── RAW DATA ──
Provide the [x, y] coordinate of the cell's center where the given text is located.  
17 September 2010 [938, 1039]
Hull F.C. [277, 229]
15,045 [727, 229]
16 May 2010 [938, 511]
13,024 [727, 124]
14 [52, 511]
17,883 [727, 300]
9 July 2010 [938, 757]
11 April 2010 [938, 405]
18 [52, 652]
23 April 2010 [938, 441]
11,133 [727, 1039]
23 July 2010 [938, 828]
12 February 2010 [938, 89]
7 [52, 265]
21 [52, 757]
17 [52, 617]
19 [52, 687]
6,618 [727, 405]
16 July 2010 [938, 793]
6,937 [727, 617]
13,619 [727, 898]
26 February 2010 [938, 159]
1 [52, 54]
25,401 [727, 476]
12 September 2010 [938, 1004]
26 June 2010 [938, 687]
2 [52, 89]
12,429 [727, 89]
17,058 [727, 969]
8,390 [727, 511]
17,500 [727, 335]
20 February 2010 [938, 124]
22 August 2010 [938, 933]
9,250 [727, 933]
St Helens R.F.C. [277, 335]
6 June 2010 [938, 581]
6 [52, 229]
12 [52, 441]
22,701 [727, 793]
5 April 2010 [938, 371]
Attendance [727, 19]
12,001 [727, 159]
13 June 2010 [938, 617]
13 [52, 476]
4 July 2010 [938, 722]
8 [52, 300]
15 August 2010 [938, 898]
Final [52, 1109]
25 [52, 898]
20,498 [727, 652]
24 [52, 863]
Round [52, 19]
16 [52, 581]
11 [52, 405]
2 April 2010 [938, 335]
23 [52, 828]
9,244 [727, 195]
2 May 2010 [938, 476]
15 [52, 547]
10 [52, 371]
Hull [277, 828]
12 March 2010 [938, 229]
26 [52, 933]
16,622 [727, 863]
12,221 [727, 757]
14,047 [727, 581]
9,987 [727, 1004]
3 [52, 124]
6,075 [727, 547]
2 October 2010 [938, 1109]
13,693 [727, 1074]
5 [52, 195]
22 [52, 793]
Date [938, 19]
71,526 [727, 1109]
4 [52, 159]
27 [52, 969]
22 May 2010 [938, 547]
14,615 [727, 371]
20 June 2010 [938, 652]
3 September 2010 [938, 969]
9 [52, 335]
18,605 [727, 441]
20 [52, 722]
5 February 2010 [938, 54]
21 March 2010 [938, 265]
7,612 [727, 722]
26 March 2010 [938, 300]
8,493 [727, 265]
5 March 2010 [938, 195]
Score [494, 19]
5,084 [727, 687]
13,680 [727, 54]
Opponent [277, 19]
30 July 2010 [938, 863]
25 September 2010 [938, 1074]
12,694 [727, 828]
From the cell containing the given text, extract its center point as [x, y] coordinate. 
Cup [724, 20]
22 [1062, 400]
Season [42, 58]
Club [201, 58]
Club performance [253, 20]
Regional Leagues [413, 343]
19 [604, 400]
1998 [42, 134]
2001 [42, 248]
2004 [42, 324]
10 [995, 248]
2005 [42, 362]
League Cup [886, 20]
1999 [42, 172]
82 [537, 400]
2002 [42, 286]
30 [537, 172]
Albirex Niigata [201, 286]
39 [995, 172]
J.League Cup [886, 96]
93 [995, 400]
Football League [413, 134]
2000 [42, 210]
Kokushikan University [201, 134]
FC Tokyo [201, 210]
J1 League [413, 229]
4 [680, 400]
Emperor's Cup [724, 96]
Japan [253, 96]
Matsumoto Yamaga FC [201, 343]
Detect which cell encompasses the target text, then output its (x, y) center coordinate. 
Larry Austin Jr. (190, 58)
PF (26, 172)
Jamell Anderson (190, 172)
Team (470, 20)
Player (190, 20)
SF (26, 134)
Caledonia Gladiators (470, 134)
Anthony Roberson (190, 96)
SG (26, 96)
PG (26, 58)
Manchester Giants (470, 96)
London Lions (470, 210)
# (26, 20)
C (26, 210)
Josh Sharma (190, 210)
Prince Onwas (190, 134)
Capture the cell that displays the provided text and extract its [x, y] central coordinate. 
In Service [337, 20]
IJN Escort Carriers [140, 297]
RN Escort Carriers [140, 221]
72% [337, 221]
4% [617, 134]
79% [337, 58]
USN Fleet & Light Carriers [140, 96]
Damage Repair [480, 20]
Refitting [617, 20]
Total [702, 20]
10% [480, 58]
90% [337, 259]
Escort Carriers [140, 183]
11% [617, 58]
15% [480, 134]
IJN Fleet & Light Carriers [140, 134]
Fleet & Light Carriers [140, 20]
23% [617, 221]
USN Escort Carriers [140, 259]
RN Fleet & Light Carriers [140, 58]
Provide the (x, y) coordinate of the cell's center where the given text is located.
───
# EXERCISE:
Pull out every line above that contains the string "center". Case counts, so match only where the capitalization is the same.

# ANSWER BELOW:
Provide the [x, y] coordinate of the cell's center where the given text is located.  
From the cell containing the given text, extract its center point as [x, y] coordinate. 
Detect which cell encompasses the target text, then output its (x, y) center coordinate. 
Provide the (x, y) coordinate of the cell's center where the given text is located.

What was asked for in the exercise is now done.